● **Records for this exercise**
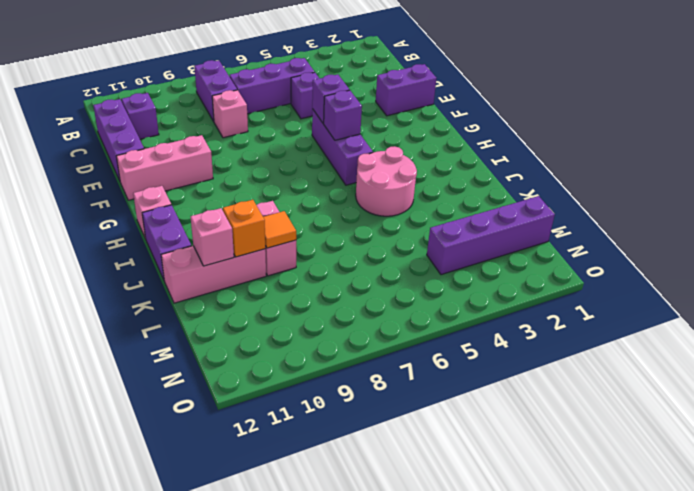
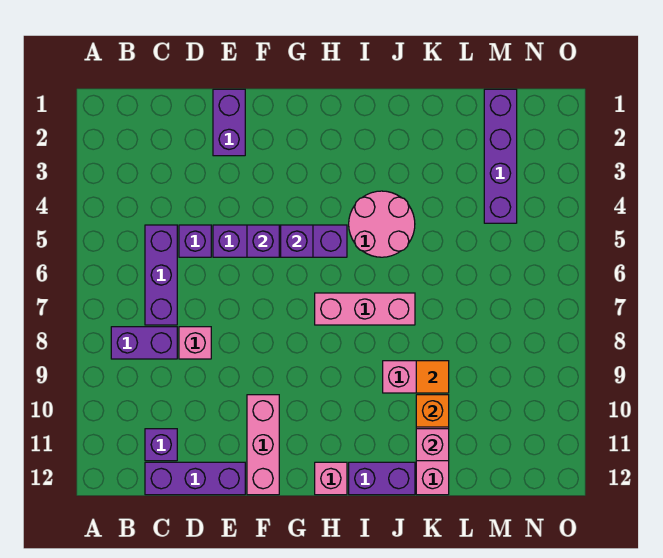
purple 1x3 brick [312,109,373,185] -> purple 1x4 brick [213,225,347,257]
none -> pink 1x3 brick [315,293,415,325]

--

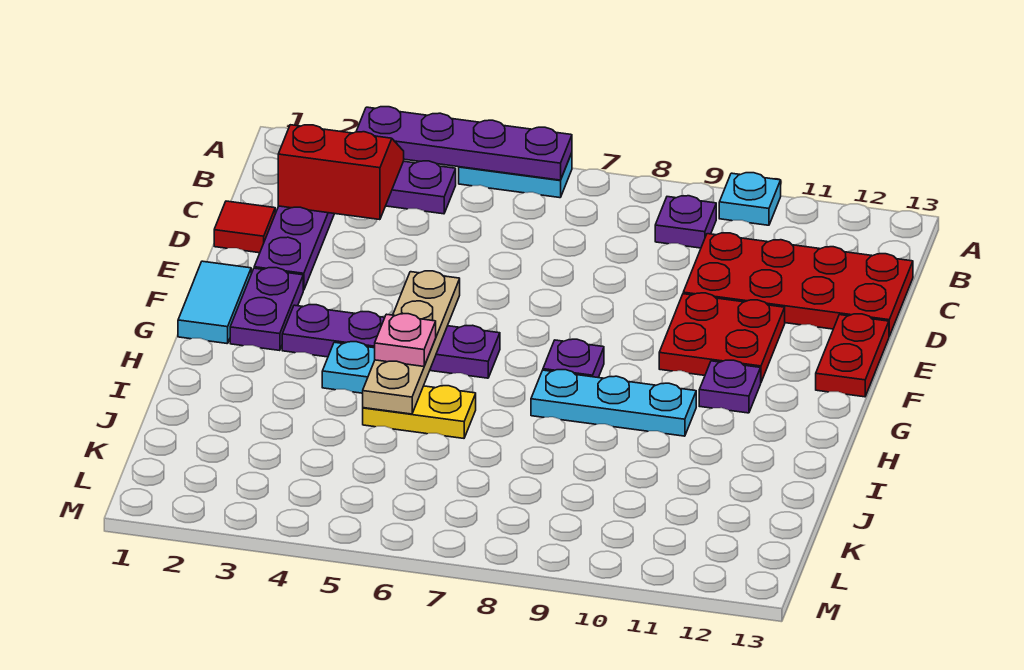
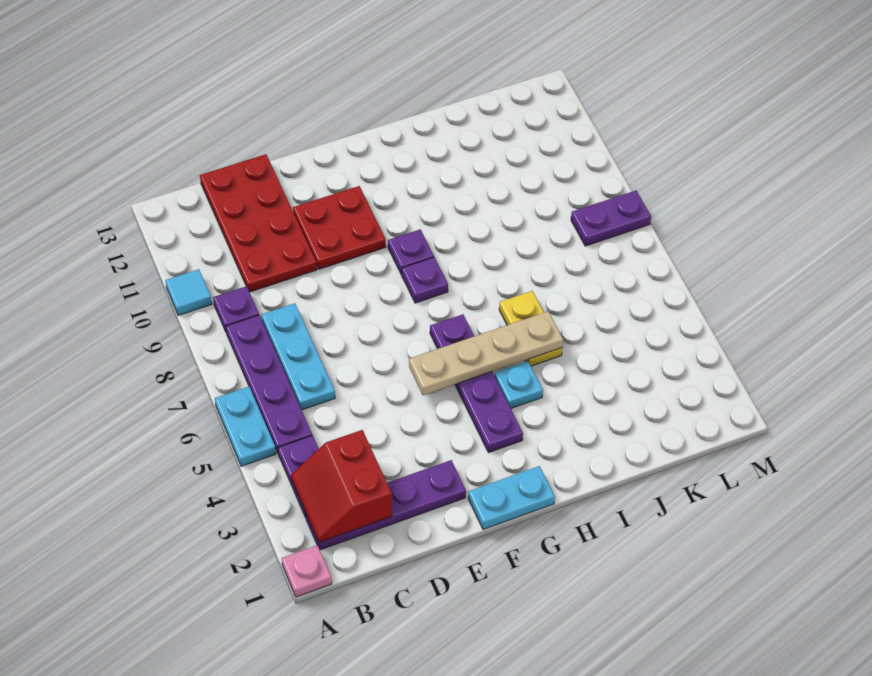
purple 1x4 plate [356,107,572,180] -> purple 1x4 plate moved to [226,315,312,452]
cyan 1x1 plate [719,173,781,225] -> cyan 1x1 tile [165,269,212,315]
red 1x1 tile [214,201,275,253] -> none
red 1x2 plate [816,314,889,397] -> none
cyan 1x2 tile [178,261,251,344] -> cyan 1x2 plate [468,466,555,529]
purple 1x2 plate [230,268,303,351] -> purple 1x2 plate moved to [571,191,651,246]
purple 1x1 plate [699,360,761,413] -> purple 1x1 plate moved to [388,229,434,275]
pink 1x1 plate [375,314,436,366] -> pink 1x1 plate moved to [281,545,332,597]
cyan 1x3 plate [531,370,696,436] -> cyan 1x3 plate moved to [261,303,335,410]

● **Problem details**
Count each line of the material above that holds the word "tile", and state the total with no other text.

● **Answer to this task**
3